Data excerpts:
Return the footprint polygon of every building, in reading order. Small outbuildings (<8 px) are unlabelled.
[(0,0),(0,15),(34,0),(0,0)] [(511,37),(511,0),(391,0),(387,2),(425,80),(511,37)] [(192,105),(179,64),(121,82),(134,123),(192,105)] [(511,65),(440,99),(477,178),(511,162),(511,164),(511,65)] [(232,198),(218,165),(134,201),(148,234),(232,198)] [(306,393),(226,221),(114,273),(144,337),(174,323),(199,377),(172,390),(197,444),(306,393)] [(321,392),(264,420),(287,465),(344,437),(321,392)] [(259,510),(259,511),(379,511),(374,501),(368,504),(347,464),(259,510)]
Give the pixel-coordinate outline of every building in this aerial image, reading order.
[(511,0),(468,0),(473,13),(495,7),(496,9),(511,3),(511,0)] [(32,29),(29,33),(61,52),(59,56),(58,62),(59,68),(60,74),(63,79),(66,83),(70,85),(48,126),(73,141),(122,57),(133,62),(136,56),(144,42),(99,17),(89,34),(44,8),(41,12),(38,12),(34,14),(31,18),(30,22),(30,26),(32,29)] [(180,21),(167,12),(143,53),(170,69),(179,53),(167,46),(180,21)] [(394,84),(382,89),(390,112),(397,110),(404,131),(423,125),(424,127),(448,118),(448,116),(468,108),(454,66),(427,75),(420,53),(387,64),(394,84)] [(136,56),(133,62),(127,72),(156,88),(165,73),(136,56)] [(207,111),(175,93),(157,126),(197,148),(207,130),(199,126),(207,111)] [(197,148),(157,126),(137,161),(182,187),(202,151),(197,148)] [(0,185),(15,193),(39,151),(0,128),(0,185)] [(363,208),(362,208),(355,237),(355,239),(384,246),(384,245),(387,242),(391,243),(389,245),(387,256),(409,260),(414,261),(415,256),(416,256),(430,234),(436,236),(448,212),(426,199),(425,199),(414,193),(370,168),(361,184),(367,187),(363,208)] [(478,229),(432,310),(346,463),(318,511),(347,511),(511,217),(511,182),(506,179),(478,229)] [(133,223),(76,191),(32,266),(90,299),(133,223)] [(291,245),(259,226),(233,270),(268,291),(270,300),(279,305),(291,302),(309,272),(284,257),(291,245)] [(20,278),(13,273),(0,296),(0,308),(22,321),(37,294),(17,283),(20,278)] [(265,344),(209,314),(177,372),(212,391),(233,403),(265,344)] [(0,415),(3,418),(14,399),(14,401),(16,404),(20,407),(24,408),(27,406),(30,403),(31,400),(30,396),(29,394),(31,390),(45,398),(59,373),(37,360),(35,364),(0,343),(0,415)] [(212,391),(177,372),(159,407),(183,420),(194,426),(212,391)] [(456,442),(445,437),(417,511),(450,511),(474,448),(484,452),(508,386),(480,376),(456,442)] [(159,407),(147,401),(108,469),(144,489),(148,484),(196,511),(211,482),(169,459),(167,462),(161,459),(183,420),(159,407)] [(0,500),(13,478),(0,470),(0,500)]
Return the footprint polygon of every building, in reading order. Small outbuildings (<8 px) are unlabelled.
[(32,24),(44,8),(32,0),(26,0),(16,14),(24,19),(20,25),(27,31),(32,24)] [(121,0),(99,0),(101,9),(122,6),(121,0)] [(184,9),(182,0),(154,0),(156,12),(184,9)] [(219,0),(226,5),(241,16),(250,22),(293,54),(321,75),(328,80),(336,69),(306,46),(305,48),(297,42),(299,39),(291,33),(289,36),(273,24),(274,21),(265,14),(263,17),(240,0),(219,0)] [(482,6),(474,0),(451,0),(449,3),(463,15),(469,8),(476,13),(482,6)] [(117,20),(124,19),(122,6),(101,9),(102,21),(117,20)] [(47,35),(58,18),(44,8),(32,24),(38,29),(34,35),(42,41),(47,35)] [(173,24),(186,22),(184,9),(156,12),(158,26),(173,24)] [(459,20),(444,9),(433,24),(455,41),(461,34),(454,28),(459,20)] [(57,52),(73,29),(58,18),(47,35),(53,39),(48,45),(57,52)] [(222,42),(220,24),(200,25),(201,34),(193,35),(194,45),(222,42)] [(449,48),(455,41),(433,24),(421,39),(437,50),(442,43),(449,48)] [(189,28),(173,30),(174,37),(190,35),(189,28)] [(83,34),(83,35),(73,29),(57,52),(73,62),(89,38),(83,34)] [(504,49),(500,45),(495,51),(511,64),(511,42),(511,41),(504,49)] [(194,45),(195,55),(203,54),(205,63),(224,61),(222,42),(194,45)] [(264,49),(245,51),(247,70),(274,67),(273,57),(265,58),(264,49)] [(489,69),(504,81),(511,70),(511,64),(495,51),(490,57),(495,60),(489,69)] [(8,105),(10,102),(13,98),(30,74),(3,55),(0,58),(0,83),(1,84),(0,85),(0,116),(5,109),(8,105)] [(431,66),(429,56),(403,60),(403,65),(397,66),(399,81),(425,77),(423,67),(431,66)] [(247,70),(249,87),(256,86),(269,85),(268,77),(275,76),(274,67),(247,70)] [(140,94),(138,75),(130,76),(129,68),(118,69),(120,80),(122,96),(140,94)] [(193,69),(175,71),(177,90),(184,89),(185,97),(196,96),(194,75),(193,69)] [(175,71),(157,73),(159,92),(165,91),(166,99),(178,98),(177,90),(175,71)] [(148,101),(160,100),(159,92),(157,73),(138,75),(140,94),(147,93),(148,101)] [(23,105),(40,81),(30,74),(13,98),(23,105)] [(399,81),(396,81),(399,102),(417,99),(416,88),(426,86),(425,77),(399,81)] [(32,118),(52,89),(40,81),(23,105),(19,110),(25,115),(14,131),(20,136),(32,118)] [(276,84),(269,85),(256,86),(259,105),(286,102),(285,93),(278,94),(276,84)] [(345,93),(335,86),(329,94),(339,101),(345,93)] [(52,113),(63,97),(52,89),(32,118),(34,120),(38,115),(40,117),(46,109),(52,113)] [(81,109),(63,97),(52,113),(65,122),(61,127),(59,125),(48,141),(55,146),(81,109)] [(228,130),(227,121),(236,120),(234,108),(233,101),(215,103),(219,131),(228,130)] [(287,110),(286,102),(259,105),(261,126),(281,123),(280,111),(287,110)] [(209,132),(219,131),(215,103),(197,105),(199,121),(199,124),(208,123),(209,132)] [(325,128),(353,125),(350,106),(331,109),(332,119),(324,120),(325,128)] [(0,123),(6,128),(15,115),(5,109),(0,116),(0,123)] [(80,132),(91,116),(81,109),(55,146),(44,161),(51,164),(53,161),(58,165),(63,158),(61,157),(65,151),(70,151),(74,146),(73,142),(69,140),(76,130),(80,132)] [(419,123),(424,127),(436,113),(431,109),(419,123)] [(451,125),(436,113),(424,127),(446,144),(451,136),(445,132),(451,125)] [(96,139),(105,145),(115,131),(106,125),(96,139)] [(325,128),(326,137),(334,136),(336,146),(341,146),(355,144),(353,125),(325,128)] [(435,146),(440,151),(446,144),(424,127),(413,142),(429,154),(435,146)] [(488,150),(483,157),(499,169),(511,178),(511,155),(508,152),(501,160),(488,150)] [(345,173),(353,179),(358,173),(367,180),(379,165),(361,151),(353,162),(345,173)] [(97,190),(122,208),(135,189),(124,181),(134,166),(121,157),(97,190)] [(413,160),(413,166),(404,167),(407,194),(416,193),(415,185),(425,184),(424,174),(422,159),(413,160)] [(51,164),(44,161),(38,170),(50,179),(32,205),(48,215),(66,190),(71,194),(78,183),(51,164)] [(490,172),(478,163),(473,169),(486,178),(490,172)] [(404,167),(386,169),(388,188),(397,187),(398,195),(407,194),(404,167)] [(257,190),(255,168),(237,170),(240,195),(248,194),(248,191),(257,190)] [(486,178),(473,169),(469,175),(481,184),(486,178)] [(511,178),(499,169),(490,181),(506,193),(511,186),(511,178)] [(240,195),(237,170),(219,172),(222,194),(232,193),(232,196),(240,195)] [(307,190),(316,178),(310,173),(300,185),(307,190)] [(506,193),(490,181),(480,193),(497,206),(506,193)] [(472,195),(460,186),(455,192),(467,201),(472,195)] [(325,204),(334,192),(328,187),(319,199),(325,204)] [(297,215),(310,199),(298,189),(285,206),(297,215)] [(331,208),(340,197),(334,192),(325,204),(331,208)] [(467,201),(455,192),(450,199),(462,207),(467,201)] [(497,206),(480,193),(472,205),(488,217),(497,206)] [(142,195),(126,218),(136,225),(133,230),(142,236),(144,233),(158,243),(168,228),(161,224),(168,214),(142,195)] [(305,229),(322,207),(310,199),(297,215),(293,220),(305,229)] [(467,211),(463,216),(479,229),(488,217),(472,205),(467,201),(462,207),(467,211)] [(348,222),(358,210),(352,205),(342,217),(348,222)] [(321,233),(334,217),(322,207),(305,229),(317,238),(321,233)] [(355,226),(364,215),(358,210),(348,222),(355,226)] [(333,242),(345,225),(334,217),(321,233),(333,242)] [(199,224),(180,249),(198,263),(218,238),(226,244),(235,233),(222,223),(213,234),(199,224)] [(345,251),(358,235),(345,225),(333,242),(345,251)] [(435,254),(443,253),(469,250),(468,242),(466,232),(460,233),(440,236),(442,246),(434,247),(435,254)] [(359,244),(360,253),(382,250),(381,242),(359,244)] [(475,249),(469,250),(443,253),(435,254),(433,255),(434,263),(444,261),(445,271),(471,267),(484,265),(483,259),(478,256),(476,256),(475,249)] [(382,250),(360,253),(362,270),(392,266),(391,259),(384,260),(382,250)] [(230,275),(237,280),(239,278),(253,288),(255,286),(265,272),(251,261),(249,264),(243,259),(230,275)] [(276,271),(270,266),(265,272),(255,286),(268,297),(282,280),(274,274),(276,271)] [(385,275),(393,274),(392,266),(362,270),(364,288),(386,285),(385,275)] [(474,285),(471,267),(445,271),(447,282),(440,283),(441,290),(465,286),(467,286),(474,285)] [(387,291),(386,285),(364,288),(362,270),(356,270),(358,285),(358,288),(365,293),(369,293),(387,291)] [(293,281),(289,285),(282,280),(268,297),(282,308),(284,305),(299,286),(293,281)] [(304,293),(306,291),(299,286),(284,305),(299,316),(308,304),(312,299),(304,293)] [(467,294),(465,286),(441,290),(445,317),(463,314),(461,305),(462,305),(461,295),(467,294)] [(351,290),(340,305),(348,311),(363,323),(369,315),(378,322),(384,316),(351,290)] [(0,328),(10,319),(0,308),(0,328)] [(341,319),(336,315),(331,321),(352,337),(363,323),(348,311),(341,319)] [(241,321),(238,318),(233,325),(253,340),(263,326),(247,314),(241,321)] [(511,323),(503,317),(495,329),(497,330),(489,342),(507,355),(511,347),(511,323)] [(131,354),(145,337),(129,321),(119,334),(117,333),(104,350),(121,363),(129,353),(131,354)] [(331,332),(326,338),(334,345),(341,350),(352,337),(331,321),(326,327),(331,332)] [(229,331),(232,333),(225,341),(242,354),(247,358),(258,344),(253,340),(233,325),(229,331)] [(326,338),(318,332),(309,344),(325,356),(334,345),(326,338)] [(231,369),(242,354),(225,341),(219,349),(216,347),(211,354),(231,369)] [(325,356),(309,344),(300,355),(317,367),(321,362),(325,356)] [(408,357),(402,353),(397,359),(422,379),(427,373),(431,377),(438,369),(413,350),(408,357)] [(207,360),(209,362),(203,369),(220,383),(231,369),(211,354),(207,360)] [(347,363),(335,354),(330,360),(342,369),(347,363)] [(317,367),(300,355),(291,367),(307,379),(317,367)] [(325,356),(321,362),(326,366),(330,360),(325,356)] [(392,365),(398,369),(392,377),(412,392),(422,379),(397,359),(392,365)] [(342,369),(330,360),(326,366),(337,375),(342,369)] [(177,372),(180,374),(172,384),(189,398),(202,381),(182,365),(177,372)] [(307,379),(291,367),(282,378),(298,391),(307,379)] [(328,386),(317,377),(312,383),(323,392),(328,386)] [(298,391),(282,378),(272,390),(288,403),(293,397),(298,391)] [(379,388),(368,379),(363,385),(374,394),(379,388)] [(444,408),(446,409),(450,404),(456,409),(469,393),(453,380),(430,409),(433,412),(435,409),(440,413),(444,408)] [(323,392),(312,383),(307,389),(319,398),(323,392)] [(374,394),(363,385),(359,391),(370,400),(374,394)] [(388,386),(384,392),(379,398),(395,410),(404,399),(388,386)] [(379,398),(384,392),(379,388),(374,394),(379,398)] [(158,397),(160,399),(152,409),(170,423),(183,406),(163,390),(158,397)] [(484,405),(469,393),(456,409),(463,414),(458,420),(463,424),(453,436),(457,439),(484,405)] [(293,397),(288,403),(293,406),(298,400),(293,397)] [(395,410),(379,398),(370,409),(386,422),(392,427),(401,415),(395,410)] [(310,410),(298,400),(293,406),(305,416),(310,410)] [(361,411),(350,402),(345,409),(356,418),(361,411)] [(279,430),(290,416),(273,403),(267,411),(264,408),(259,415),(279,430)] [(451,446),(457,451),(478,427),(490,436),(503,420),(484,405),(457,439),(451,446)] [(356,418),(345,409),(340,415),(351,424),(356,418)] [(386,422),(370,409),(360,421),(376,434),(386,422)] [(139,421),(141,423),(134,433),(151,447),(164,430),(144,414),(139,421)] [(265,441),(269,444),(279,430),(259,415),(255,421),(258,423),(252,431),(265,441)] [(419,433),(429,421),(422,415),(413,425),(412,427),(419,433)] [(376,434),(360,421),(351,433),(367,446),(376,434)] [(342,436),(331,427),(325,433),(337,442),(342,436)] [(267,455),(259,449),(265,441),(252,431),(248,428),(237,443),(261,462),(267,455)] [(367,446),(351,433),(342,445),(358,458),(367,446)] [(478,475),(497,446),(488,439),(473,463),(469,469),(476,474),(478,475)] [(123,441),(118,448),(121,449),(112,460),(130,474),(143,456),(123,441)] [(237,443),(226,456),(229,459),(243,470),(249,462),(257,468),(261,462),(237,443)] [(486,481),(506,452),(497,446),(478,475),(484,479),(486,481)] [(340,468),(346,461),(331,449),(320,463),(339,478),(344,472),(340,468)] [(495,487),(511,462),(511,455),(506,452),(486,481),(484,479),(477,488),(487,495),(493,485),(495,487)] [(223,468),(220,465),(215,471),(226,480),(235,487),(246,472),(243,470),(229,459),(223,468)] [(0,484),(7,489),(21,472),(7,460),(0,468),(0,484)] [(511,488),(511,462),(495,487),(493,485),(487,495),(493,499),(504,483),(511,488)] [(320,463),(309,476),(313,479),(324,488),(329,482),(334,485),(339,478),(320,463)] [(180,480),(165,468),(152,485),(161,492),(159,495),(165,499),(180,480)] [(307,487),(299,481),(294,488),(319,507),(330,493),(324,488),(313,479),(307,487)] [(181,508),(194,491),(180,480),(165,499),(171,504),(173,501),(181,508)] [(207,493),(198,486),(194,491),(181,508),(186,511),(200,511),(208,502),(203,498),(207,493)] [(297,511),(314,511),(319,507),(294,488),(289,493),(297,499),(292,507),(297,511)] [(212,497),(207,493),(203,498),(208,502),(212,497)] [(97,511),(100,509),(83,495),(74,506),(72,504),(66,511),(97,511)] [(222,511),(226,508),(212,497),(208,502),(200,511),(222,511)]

* _Problem requirements_
Update the records from their first line through the line containing "Give the pixel-coordinate", inclusive, swapping "reading order" for "scan order" and leaving everything else unchanged.

* _Solution to the problem_
Return the footprint polygon of every building, in scan order. Small outbuildings (<8 px) are unlabelled.
[(0,0),(0,15),(34,0),(0,0)] [(511,37),(511,0),(391,0),(387,2),(425,80),(511,37)] [(192,105),(179,64),(121,82),(134,123),(192,105)] [(511,65),(440,99),(477,178),(511,162),(511,164),(511,65)] [(232,198),(218,165),(134,201),(148,234),(232,198)] [(306,393),(226,221),(114,273),(144,337),(174,323),(199,377),(172,390),(197,444),(306,393)] [(321,392),(264,420),(287,465),(344,437),(321,392)] [(259,510),(259,511),(379,511),(374,501),(368,504),(347,464),(259,510)]
Give the pixel-coordinate outline of every building in this aerial image, scan order.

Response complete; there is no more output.